[INSTRUCTION]: Show the lines of the material that contain the word "dispenser".

[GIVEN RECORDS]:
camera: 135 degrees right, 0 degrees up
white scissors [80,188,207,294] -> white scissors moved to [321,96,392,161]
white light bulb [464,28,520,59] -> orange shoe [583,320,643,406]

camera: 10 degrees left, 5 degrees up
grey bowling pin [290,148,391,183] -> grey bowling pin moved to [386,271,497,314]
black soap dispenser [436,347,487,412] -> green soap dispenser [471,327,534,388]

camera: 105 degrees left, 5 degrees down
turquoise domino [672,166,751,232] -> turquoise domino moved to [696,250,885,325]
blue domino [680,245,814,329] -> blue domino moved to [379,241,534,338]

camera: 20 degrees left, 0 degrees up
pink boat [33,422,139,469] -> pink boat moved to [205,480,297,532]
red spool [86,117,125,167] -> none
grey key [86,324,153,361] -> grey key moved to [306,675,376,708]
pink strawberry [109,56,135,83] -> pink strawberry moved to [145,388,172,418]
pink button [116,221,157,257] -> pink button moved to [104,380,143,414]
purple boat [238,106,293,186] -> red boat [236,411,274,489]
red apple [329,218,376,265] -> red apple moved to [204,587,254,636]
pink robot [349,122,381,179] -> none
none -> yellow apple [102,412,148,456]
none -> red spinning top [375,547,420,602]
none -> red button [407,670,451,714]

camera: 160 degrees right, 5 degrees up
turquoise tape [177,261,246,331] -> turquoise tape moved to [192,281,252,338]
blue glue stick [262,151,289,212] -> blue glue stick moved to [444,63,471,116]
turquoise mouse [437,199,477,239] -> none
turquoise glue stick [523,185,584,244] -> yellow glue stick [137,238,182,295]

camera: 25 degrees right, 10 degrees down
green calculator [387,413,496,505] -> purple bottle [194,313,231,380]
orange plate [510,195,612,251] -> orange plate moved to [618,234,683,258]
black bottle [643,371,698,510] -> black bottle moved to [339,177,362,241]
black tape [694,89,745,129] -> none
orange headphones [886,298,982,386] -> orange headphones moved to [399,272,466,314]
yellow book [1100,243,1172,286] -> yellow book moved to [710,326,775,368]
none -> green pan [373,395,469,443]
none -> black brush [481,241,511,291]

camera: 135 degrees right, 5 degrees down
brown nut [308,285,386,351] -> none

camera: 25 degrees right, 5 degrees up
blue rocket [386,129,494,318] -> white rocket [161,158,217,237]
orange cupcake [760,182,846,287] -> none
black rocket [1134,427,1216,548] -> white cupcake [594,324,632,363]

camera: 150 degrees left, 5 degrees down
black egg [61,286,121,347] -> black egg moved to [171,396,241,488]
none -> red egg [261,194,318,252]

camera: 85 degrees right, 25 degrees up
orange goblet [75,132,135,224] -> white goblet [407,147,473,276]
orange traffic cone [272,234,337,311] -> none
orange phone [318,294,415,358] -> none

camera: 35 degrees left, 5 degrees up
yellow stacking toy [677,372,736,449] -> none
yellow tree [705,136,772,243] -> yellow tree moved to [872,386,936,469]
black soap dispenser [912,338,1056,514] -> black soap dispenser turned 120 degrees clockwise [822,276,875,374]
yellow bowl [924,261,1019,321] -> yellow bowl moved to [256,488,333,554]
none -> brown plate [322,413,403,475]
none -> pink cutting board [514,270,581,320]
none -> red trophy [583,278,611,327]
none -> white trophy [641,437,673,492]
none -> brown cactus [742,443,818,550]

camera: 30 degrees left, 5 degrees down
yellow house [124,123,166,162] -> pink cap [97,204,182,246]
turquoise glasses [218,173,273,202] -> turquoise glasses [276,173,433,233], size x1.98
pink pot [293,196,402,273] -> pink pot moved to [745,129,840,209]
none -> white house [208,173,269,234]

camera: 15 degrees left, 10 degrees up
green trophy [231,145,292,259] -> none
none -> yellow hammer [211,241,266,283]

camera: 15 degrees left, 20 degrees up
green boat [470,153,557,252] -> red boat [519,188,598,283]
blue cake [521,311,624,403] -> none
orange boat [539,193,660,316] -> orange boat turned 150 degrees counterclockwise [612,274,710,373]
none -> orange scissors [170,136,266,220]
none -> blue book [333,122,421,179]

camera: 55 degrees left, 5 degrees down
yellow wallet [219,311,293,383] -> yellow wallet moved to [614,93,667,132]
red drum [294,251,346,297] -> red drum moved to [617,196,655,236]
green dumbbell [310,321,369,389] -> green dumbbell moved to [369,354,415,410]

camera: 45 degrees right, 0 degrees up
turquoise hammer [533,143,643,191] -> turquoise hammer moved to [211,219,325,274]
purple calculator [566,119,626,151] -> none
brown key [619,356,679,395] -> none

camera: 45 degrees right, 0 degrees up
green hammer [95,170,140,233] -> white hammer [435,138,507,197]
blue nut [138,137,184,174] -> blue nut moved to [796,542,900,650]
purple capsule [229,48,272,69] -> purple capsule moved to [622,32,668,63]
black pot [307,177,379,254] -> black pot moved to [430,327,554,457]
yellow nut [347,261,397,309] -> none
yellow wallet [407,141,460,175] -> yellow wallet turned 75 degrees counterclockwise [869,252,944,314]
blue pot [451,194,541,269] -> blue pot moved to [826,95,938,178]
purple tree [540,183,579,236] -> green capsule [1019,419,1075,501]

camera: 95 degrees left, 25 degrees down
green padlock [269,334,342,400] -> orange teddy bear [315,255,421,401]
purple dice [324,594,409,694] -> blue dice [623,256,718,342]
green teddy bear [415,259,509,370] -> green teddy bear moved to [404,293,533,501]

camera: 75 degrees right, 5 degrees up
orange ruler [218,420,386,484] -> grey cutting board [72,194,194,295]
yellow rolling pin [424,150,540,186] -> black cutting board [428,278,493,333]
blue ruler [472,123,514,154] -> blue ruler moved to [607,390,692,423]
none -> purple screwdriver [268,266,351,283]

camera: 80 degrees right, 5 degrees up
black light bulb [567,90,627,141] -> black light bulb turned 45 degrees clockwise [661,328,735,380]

[TASK ANSWER]:
black soap dispenser [436,347,487,412] -> green soap dispenser [471,327,534,388]
black soap dispenser [912,338,1056,514] -> black soap dispenser turned 120 degrees clockwise [822,276,875,374]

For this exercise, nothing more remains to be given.